### Exercise aim
Go through the records line by line. Report how many lines contain "none", with nothing else.

|---|

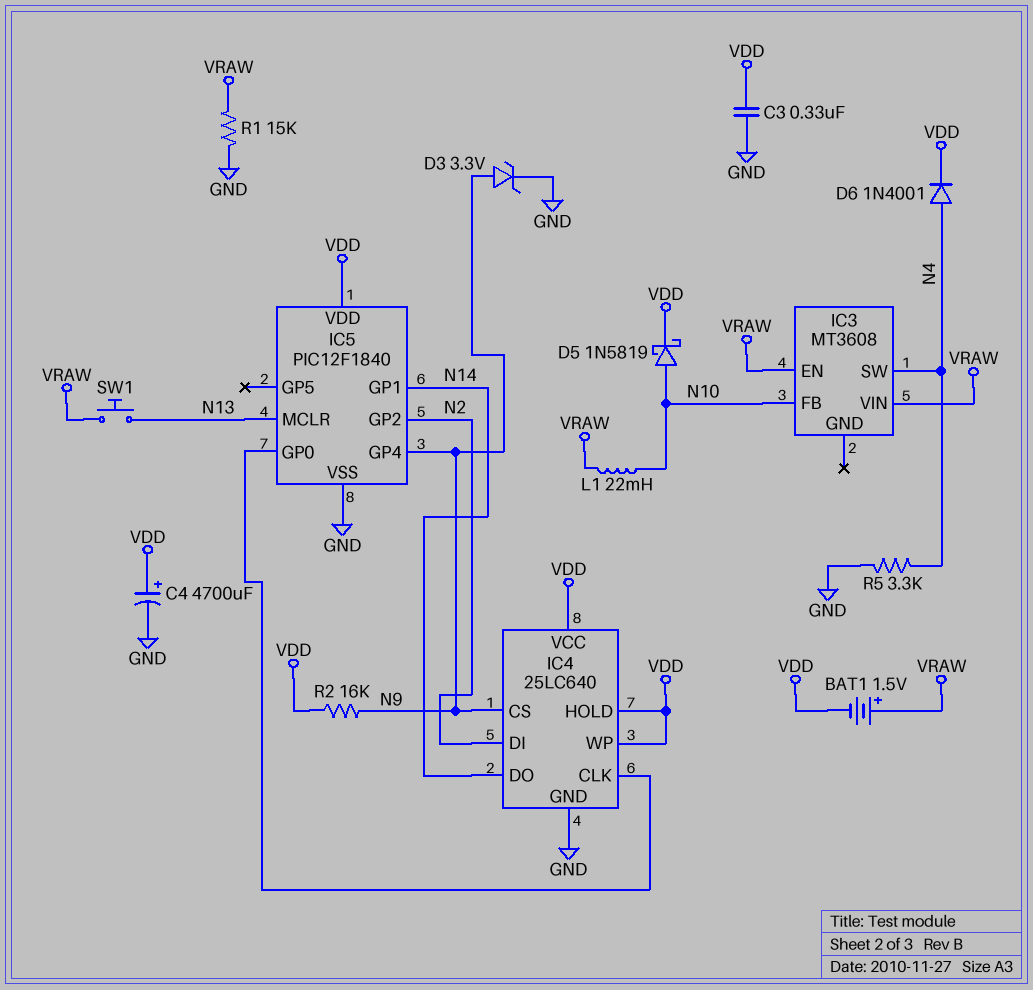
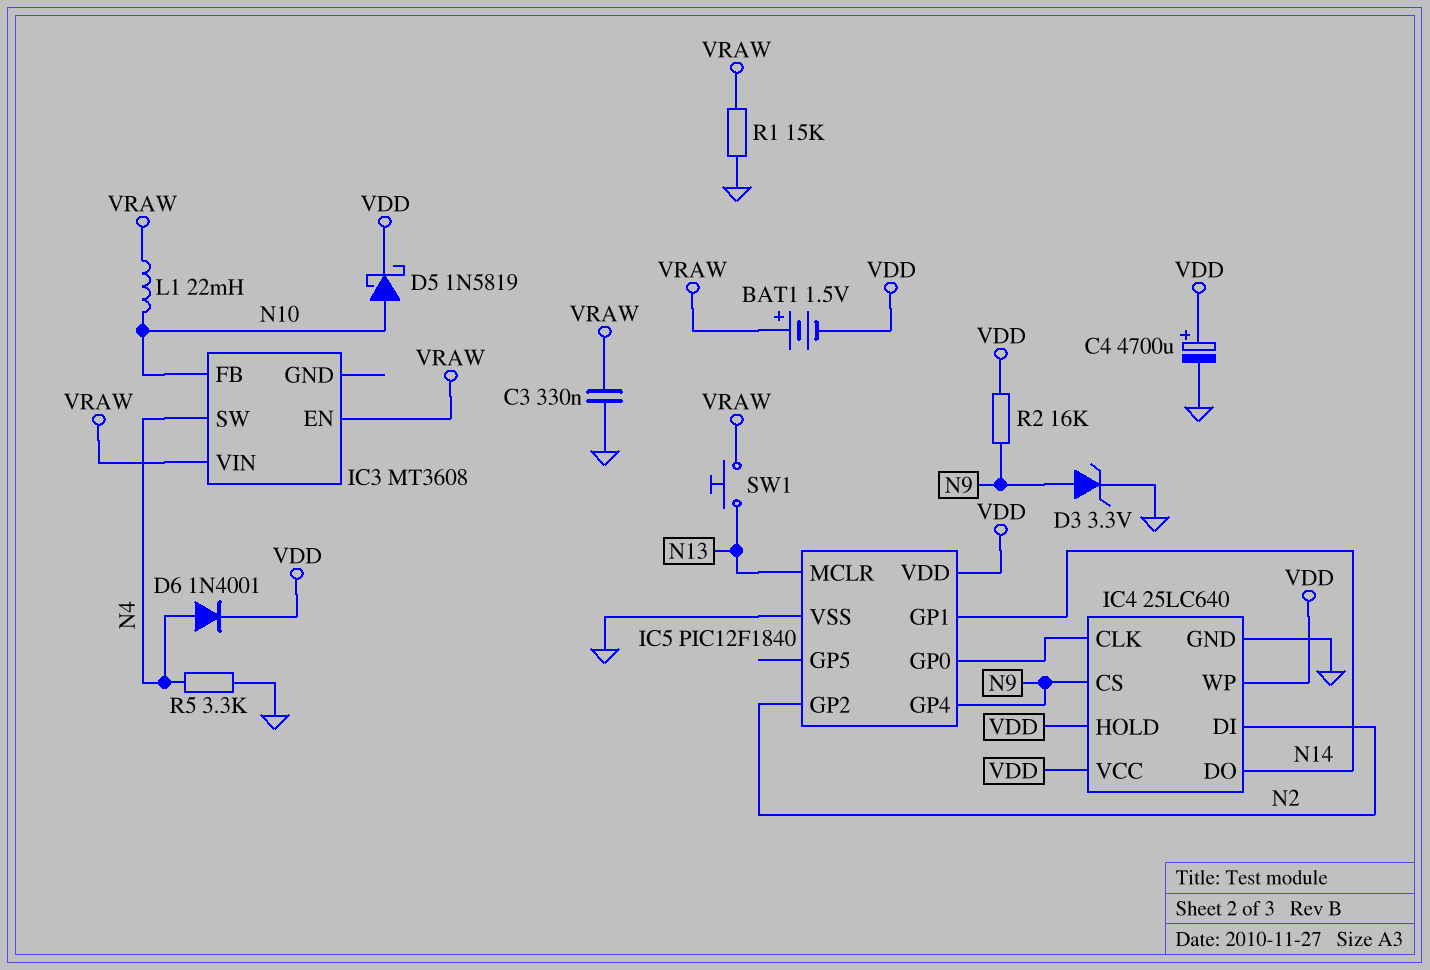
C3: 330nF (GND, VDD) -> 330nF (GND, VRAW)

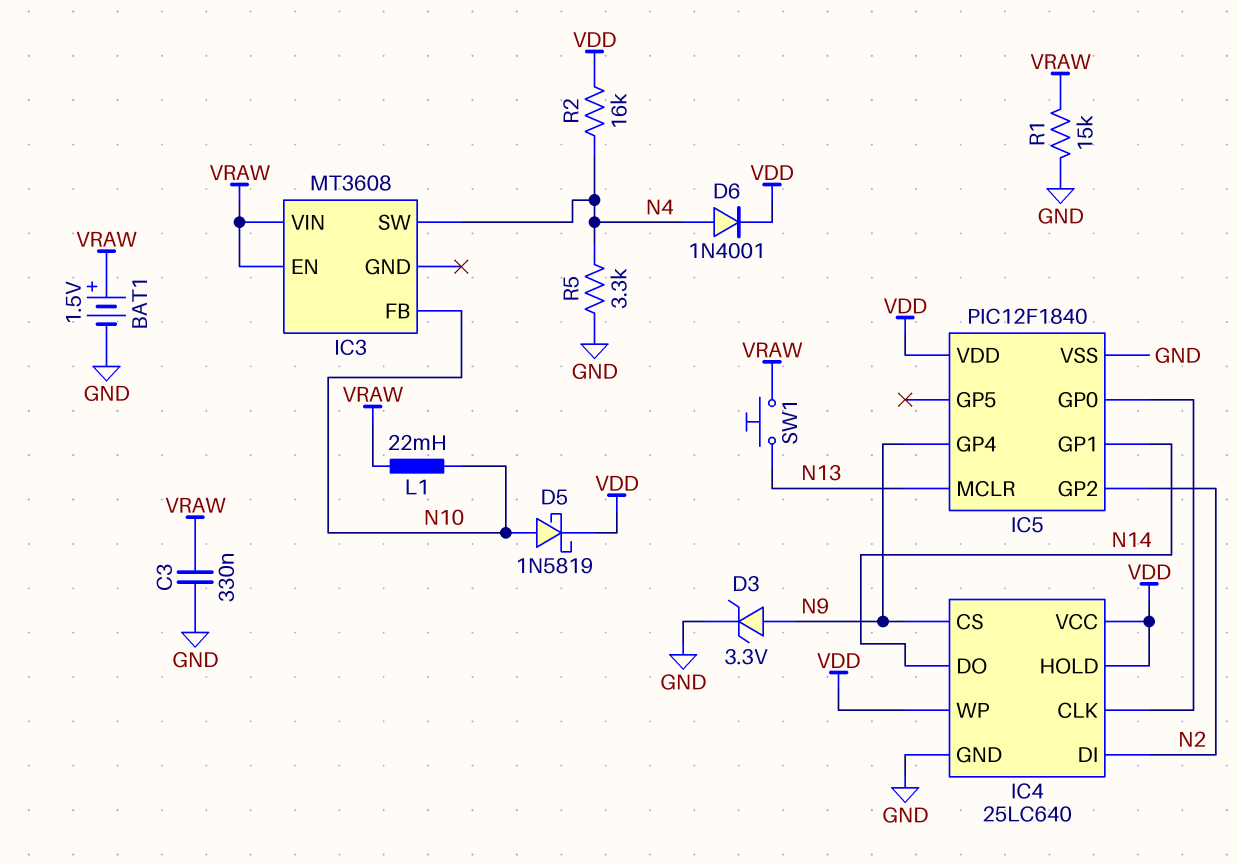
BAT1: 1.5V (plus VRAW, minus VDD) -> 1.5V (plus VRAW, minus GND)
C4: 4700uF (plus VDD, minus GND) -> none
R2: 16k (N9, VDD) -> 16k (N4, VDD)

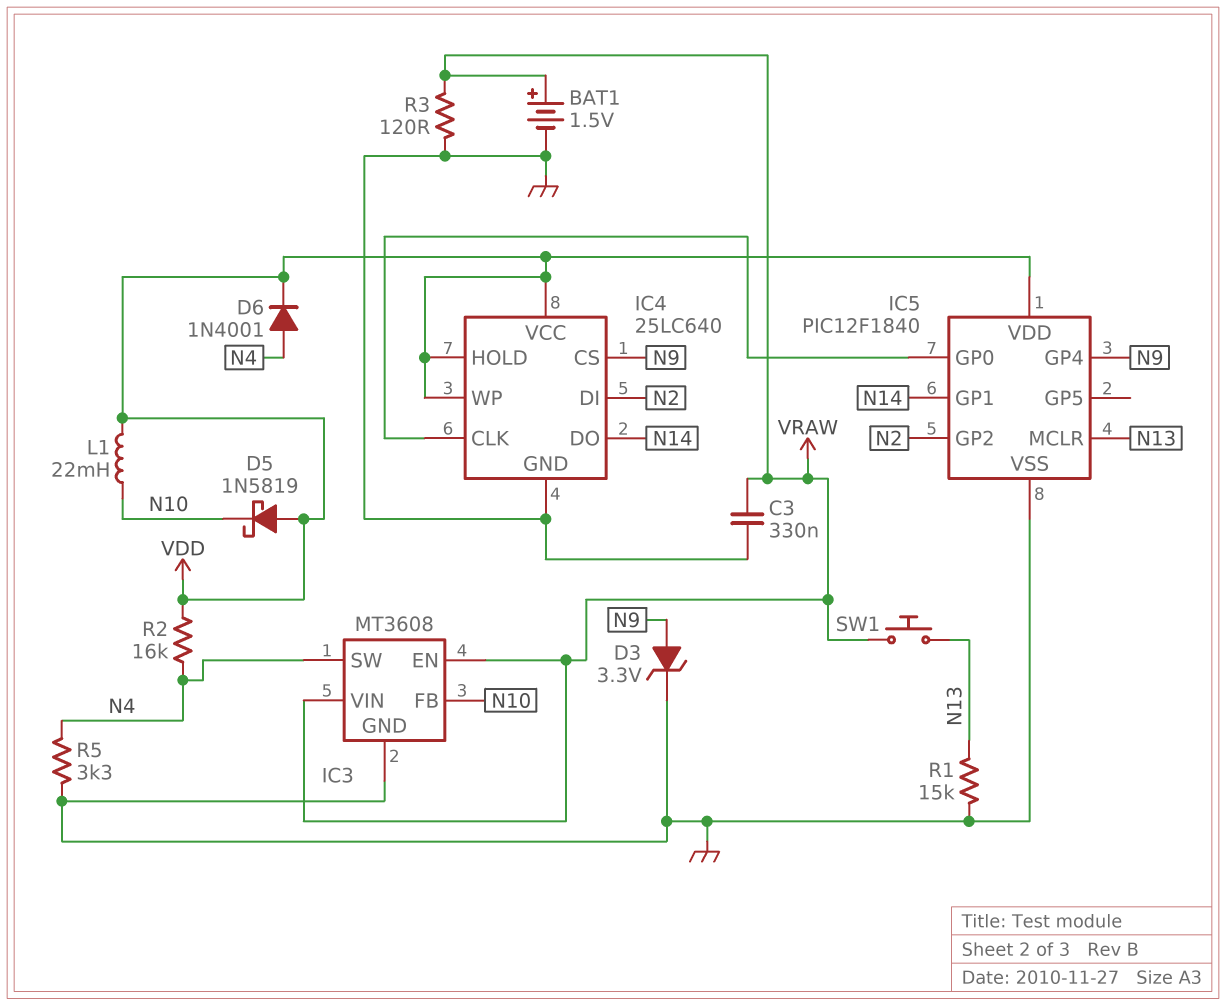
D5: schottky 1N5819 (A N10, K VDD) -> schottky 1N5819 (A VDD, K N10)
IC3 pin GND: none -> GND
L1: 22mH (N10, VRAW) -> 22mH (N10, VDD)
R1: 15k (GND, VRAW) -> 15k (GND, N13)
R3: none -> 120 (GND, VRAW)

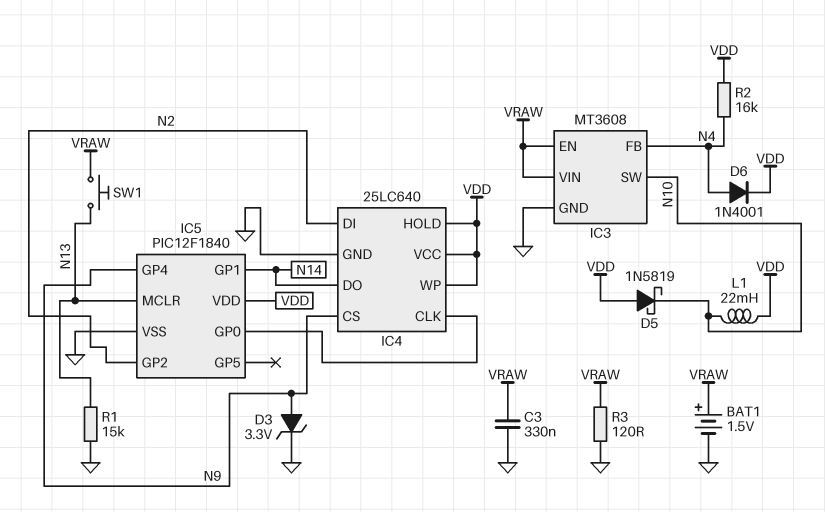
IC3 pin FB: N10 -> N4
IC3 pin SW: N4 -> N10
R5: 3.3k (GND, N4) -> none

|---|

### Task result
4